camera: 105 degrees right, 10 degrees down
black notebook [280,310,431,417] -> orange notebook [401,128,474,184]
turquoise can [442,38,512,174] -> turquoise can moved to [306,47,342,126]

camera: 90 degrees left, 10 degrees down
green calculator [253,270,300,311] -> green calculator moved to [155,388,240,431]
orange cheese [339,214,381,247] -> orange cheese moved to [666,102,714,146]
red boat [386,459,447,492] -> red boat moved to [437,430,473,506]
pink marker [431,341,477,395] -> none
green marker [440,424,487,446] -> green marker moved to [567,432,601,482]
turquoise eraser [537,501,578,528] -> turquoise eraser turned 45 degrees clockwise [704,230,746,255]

- TASK PROMPT -
Reproduce precisely the span of lines that begins at the line containing "red boat [386,459,447,492]" and ends with the last line of the listing.

- TASK SOLUTION -
red boat [386,459,447,492] -> red boat moved to [437,430,473,506]
pink marker [431,341,477,395] -> none
green marker [440,424,487,446] -> green marker moved to [567,432,601,482]
turquoise eraser [537,501,578,528] -> turquoise eraser turned 45 degrees clockwise [704,230,746,255]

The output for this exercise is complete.